* Task brief *
Word for word, please restate the lines from the beginning of the data through the line in which "building: none -> [322,235,378,293]" appears.

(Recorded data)
######

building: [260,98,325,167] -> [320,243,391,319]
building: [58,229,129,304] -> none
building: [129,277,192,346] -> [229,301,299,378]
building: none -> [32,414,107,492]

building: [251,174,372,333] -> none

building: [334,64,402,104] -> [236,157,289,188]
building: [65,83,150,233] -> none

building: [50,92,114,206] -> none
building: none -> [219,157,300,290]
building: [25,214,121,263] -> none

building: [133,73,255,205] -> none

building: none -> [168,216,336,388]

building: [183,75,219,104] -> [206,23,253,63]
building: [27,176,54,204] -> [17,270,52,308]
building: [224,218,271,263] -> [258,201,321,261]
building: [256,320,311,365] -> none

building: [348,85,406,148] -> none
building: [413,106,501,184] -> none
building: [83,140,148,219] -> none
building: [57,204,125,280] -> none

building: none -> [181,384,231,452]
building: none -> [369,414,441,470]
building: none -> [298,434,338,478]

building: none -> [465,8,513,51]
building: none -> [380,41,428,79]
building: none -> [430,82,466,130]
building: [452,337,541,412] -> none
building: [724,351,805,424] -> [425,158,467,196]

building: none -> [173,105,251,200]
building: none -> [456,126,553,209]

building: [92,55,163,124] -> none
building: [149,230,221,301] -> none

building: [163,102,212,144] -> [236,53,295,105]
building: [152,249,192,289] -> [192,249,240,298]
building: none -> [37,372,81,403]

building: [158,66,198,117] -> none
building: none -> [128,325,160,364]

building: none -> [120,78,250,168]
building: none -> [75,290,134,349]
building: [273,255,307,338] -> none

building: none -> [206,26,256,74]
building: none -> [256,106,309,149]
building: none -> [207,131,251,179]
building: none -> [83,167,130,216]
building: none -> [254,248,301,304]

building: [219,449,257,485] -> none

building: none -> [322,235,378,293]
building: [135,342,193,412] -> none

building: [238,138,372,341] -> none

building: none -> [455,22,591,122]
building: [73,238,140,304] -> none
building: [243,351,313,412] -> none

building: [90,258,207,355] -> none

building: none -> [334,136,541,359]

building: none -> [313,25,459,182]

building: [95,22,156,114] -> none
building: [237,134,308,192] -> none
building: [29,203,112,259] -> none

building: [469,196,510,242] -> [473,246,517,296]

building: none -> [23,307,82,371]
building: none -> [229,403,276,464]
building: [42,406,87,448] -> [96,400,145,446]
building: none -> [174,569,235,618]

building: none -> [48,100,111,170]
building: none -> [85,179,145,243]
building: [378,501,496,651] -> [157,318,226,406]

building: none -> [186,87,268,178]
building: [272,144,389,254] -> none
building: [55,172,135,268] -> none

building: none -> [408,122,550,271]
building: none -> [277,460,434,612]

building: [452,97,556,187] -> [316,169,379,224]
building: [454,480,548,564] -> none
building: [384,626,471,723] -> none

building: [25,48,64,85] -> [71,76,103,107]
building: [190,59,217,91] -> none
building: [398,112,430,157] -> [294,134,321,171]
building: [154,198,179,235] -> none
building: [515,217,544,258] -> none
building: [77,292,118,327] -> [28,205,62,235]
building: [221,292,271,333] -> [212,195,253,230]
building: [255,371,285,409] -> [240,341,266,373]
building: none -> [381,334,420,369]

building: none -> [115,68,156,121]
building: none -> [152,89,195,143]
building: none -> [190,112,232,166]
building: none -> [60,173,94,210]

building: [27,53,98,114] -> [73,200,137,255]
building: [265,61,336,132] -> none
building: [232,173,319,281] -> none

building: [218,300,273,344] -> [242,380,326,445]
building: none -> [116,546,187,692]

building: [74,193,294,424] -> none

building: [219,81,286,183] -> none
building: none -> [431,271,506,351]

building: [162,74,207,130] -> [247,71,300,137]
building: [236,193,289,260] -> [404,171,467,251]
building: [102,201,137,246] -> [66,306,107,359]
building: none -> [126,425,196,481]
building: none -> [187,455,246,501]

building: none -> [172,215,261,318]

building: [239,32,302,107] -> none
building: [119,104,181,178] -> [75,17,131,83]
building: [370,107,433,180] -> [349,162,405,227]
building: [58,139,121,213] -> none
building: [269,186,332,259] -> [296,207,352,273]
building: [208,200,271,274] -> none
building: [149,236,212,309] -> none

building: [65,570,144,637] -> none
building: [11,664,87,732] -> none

######

* Answer to this problem *
building: [260,98,325,167] -> [320,243,391,319]
building: [58,229,129,304] -> none
building: [129,277,192,346] -> [229,301,299,378]
building: none -> [32,414,107,492]

building: [251,174,372,333] -> none

building: [334,64,402,104] -> [236,157,289,188]
building: [65,83,150,233] -> none

building: [50,92,114,206] -> none
building: none -> [219,157,300,290]
building: [25,214,121,263] -> none

building: [133,73,255,205] -> none

building: none -> [168,216,336,388]

building: [183,75,219,104] -> [206,23,253,63]
building: [27,176,54,204] -> [17,270,52,308]
building: [224,218,271,263] -> [258,201,321,261]
building: [256,320,311,365] -> none

building: [348,85,406,148] -> none
building: [413,106,501,184] -> none
building: [83,140,148,219] -> none
building: [57,204,125,280] -> none

building: none -> [181,384,231,452]
building: none -> [369,414,441,470]
building: none -> [298,434,338,478]

building: none -> [465,8,513,51]
building: none -> [380,41,428,79]
building: none -> [430,82,466,130]
building: [452,337,541,412] -> none
building: [724,351,805,424] -> [425,158,467,196]

building: none -> [173,105,251,200]
building: none -> [456,126,553,209]

building: [92,55,163,124] -> none
building: [149,230,221,301] -> none

building: [163,102,212,144] -> [236,53,295,105]
building: [152,249,192,289] -> [192,249,240,298]
building: none -> [37,372,81,403]

building: [158,66,198,117] -> none
building: none -> [128,325,160,364]

building: none -> [120,78,250,168]
building: none -> [75,290,134,349]
building: [273,255,307,338] -> none

building: none -> [206,26,256,74]
building: none -> [256,106,309,149]
building: none -> [207,131,251,179]
building: none -> [83,167,130,216]
building: none -> [254,248,301,304]

building: [219,449,257,485] -> none

building: none -> [322,235,378,293]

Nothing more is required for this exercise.